Would you work out how many of the lines below hold "white" and reply with nothing but the number?

## SOURCE DATA
============

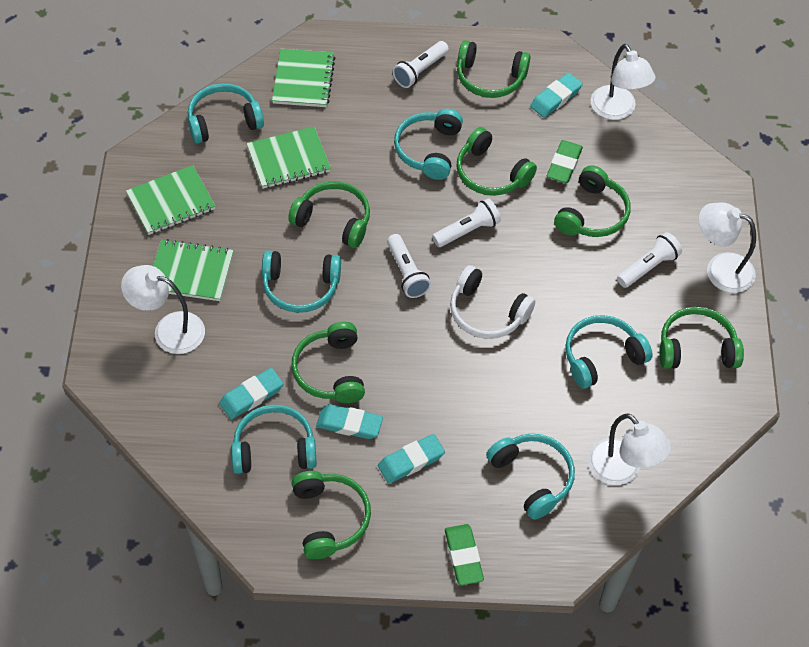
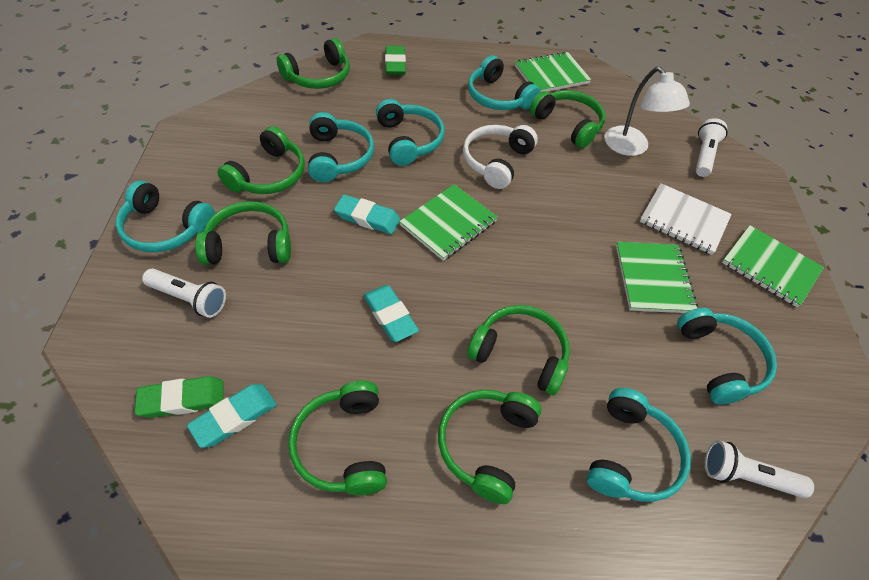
turquoise eraser: 4 -> 3
white flashlight: 4 -> 3
white lamp: 4 -> 1
white notebook: 0 -> 1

============

## EXERCISE SOLUTION
3